To do.
Return each line in the records below that includes "shape".

═════ Study material ═════

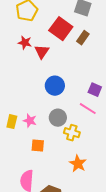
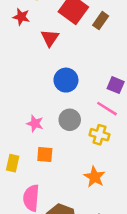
red star: (25, 43) -> (21, 17), moved
yellow rectangle: (12, 122) -> (13, 163), moved
yellow cross: (72, 133) -> (99, 135), moved

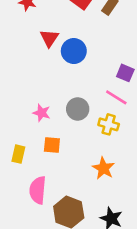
red triangle: (50, 38) -> (49, 38), moved
blue circle: (66, 80) -> (74, 51), moved

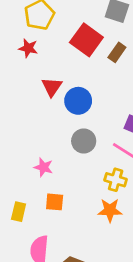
gray circle: (78, 109) -> (84, 141), moved
orange star: (103, 168) -> (110, 210), moved, turned -30

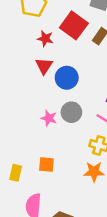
red star: (28, 48) -> (45, 39), moved
pink star: (44, 167) -> (49, 118), moved

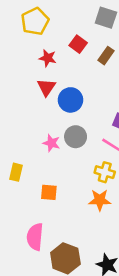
red square: (74, 25) -> (78, 44), size x0.6
yellow rectangle: (16, 173) -> (16, 172), moved

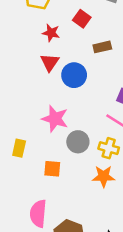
brown rectangle: (106, 56) -> (102, 47), moved, turned 42
gray circle: (76, 137) -> (78, 142), moved
pink star: (51, 143) -> (55, 119), size x1.5

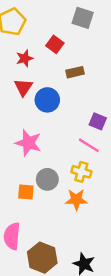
red star: (51, 33) -> (25, 58), turned -30
gray circle: (78, 142) -> (47, 179), moved

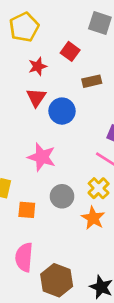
yellow cross: (81, 172) -> (99, 188), turned 30
orange square: (26, 192) -> (27, 210), moved
orange star: (76, 200) -> (93, 218), turned 30

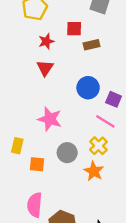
red square: (70, 51) -> (74, 29), turned -35
brown rectangle: (92, 81) -> (91, 45), moved
blue circle: (62, 111) -> (88, 88), moved

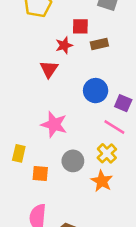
red star: (46, 41) -> (64, 45), moved

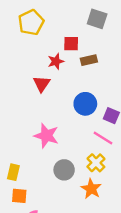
yellow rectangle: (19, 153) -> (13, 172), moved
orange square: (40, 174) -> (19, 196), moved

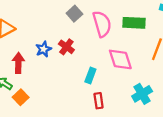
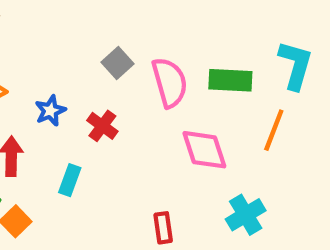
blue star: (44, 49) -> (50, 111), moved
cyan rectangle: (90, 76) -> (70, 180), moved

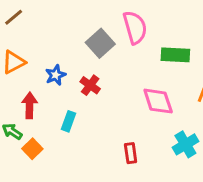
gray square: (118, 63) -> (100, 43), size x1.4
pink semicircle: (170, 82) -> (135, 27), moved

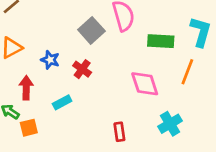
blue star: (56, 75) -> (50, 60), turned -30
cyan rectangle: (69, 121) -> (62, 102), turned 42
orange square: (32, 149) -> (29, 128), turned 30

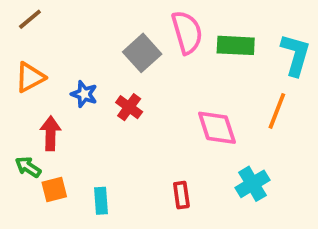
green rectangle: (161, 41) -> (236, 45), moved
cyan rectangle: (62, 102) -> (101, 201), moved, turned -66

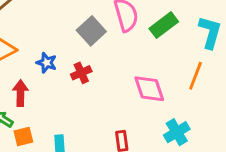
green rectangle: (236, 45) -> (164, 25), turned -40
red cross: (129, 107) -> (81, 73), turned 30

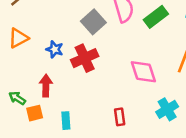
red cross: (81, 73) -> (85, 58), size x1.5
red arrow: (20, 93) -> (46, 86), moved

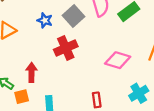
blue star: (55, 49) -> (45, 20), moved
pink diamond: (143, 72) -> (118, 60), turned -55

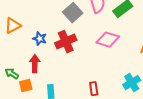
blue star: (45, 20) -> (40, 39), moved
pink diamond: (118, 60) -> (108, 40), moved

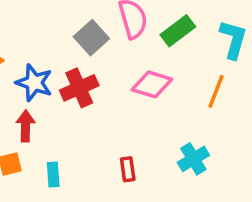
blue star: (40, 39) -> (34, 83), size x1.5

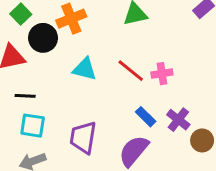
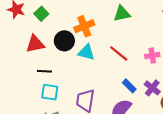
orange cross: (71, 19) -> (84, 26), moved
black circle: (43, 38) -> (64, 41), moved
pink cross: (162, 74) -> (152, 56), moved

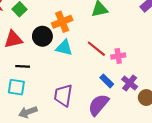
pink cross: (152, 56) -> (118, 56), moved
cyan square: (50, 92) -> (16, 87), moved

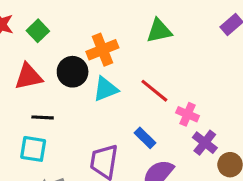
cyan triangle: (64, 48) -> (106, 89), turned -36
pink cross: (118, 56) -> (188, 114), moved, turned 32
blue rectangle: (107, 81) -> (145, 138), moved

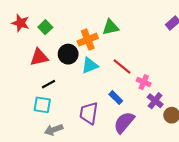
green triangle: (159, 31) -> (111, 27), moved
black line: (43, 117) -> (48, 84), turned -32

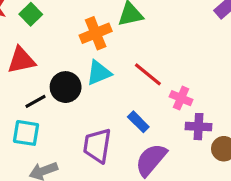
black circle: (68, 54) -> (66, 87), moved
purple cross: (155, 101) -> (198, 127), turned -35

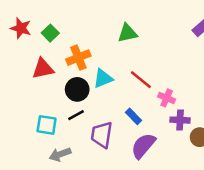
orange cross: (96, 33) -> (78, 58), moved
black line: (36, 101) -> (76, 115), moved

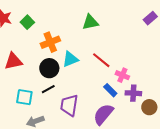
red triangle: (43, 69) -> (13, 61), moved
blue rectangle: (133, 116) -> (110, 90), moved

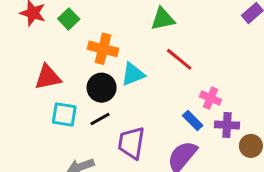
orange cross: (50, 42) -> (103, 49), turned 36
red line: (101, 60) -> (179, 59), moved
cyan square: (24, 97) -> (64, 115), moved

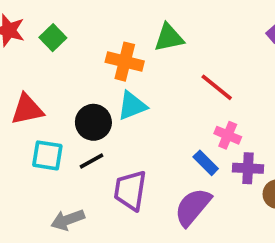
orange cross: (103, 49) -> (125, 62), moved
red line: (179, 59) -> (217, 87), moved

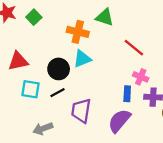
green triangle: (169, 38) -> (105, 17), turned 30
blue rectangle: (206, 163) -> (127, 94), turned 48

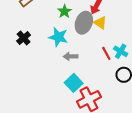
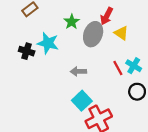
yellow triangle: (100, 23) -> (121, 33), moved
cyan star: (58, 37) -> (48, 43), moved
black cross: (24, 38) -> (27, 51), turned -32

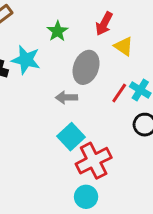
gray ellipse: (93, 34) -> (86, 67), moved
red line: (118, 68) -> (119, 93), turned 63

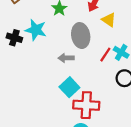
gray ellipse: (86, 67) -> (81, 36), turned -30
red cross: (94, 161) -> (86, 105), turned 30

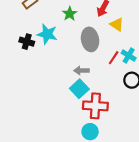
gray arrow: (66, 58) -> (81, 71), moved

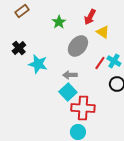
cyan star: (47, 34) -> (38, 64), moved
gray ellipse: (90, 39) -> (78, 46), turned 50
black cross: (27, 42) -> (19, 48), turned 32

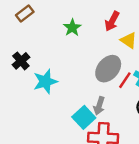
gray ellipse: (78, 46) -> (108, 69), moved
cyan star: (38, 64) -> (45, 81), turned -30
gray arrow: (70, 75) -> (99, 106), moved, turned -72

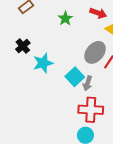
red arrow: (112, 21) -> (98, 13), turned -98
cyan square: (84, 117) -> (75, 77), moved

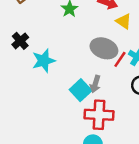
gray ellipse: (95, 52) -> (104, 48), turned 70
cyan square: (75, 77) -> (81, 90), moved

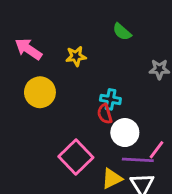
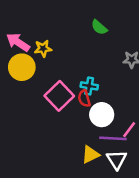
yellow star: (76, 56) -> (43, 49), moved
yellow circle: (40, 92) -> (22, 67), moved
pink square: (76, 157) -> (59, 96), moved

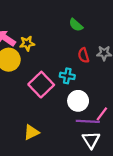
red semicircle: (84, 98) -> (83, 55), moved
yellow triangle: (90, 155) -> (31, 132), moved

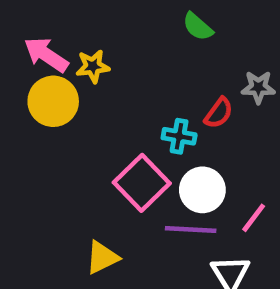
red semicircle: (83, 55) -> (219, 113), moved, turned -128
pink square: (41, 85) -> (142, 183), moved
purple line: (88, 121) -> (191, 229), moved

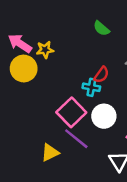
red semicircle: (219, 113) -> (101, 75), moved
purple line: (191, 229) -> (76, 139), moved, turned 36

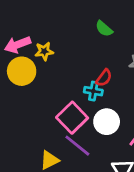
pink arrow: (20, 43) -> (18, 45), turned -55

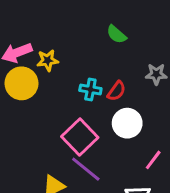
cyan cross: (93, 91) -> (90, 89), moved
white circle: (107, 122) -> (127, 123), moved

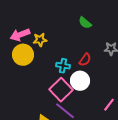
cyan cross: (90, 89) -> (63, 66), moved
white circle: (127, 123) -> (80, 81), moved

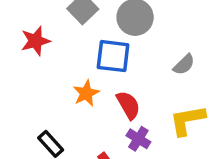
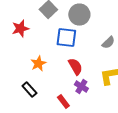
orange star: (86, 93) -> (38, 64), moved

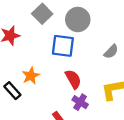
black rectangle: (29, 90) -> (12, 91), moved

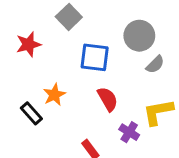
gray circle: (78, 19) -> (139, 36), moved
purple cross: (80, 102) -> (129, 132), moved

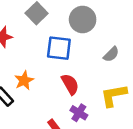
gray circle: (139, 36) -> (83, 19), moved
purple cross: (129, 132) -> (79, 113), moved

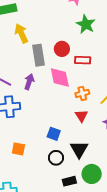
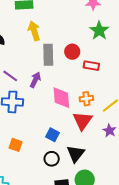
pink diamond: (60, 77) -> (61, 98), moved
red triangle: (81, 116) -> (82, 121), size x1.5

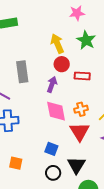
yellow arrow: (34, 31) -> (57, 44), moved
gray rectangle: (48, 55) -> (22, 72), moved
purple arrow: (35, 80) -> (52, 84), moved

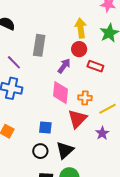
blue square: (51, 149) -> (45, 128), turned -32

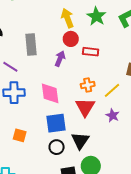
pink diamond: (61, 93) -> (50, 93), moved
blue square: (45, 128) -> (56, 123), size x1.5

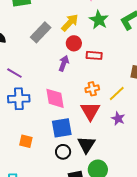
yellow arrow: (67, 18) -> (70, 23), turned 66
gray rectangle: (31, 44) -> (41, 32), moved, turned 50

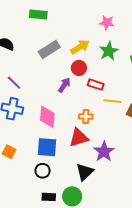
yellow line: (117, 94) -> (112, 101), moved, turned 36
red triangle: (90, 111) -> (79, 138), turned 30
purple star: (118, 118) -> (104, 152), size x1.5
black triangle: (86, 145) -> (85, 172), moved

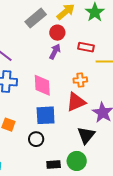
red circle: (79, 68) -> (57, 33), moved
black circle: (43, 171) -> (36, 139), moved

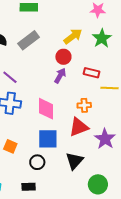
gray rectangle: (36, 18) -> (29, 40), moved
black triangle: (86, 135) -> (74, 161), moved
green circle: (77, 161) -> (98, 184), moved
black rectangle: (54, 165) -> (29, 187), moved

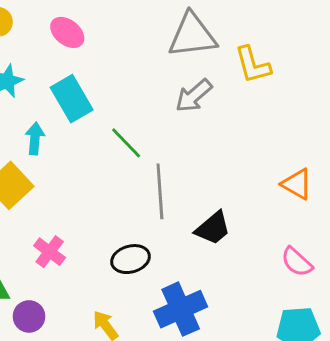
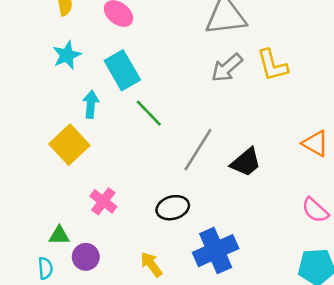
yellow L-shape: (253, 65) -> (272, 65), moved
green line: (126, 143) -> (149, 113), moved
gray line: (160, 191) -> (198, 150), turned 36
black trapezoid: (213, 228) -> (246, 162), moved

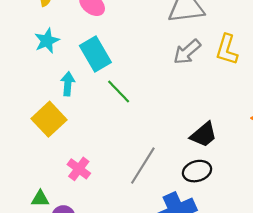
yellow L-shape: (272, 65) -> (227, 50), turned 32
gray line: (198, 150) -> (143, 166), moved
black ellipse: (173, 208) -> (197, 171), moved

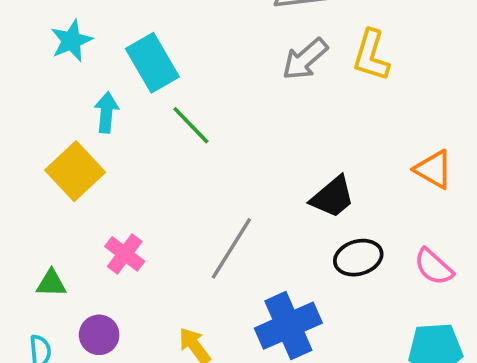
black ellipse: (197, 171) -> (358, 258), moved
green triangle: (40, 199) -> (51, 283), moved

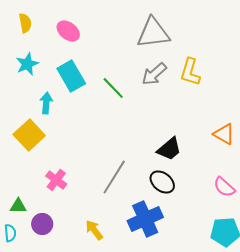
green line: (191, 125) -> (113, 88), moved
black ellipse: (358, 258) -> (162, 182), moved, turned 55
green triangle: (51, 283) -> (18, 206), moved

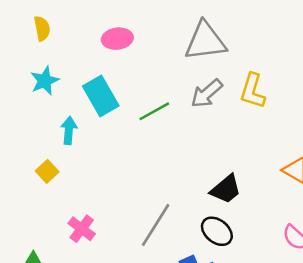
pink ellipse: (68, 31) -> (117, 39), moved, turned -45
green line: (113, 88) -> (154, 111), turned -75
yellow square: (29, 135) -> (47, 171), size x0.6

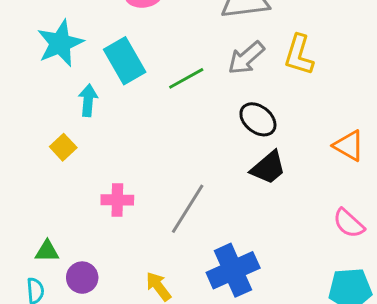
cyan star: (45, 81) -> (60, 43), size x1.4
pink cross: (82, 229) -> (117, 200), moved, turned -36
black ellipse: (217, 231) -> (258, 119), moved

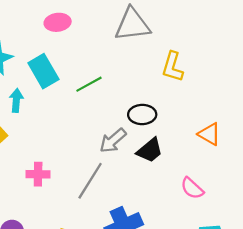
gray arrow: (246, 58) -> (113, 141), moved
black ellipse: (258, 119) -> (142, 115), turned -40
pink semicircle: (349, 223) -> (192, 188), moved

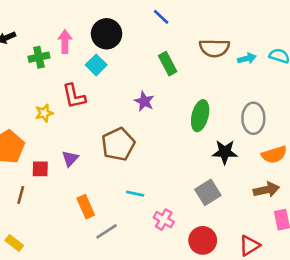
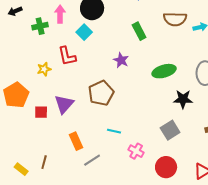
green ellipse: (200, 116) -> (164, 71), turned 60
purple triangle: (70, 159) -> (64, 104), size x1.5
brown line: (21, 195) -> (44, 162), moved

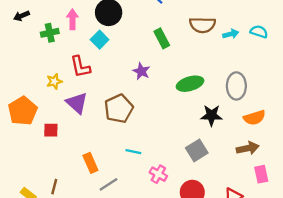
purple triangle: (64, 104) -> (77, 103), moved, turned -30

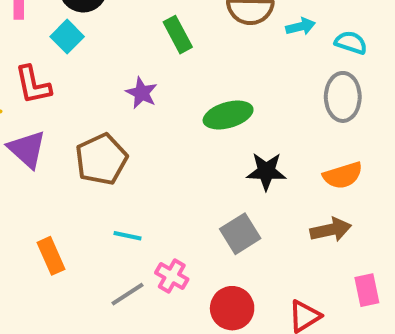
cyan semicircle: (259, 32) -> (351, 43), moved
gray ellipse: (236, 86) -> (343, 97), moved
pink rectangle: (261, 174) -> (367, 290), moved
gray line: (109, 184) -> (127, 294), moved

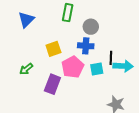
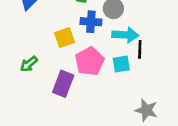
blue cross: (86, 46) -> (91, 22), moved
cyan arrow: (123, 66) -> (125, 35), moved

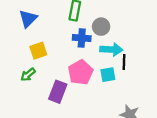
yellow square: (65, 38) -> (38, 51), moved

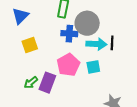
gray circle: (101, 27) -> (87, 23), size x1.5
black line: (124, 62) -> (112, 43), moved
green arrow: (28, 75) -> (31, 83), moved

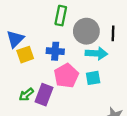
blue triangle: (20, 16) -> (15, 39), moved
blue cross: (69, 34) -> (55, 51), moved
black line: (112, 43) -> (113, 33), moved

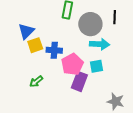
black line: (113, 33) -> (115, 17), moved
blue cross: (55, 51) -> (54, 50), moved
purple rectangle: (44, 95) -> (79, 81), moved

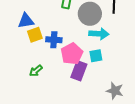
blue triangle: (26, 31) -> (26, 21), turned 36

═════

Response to the task.
yellow L-shape: (253, 65) -> (272, 65), moved
yellow L-shape: (272, 65) -> (227, 50), turned 32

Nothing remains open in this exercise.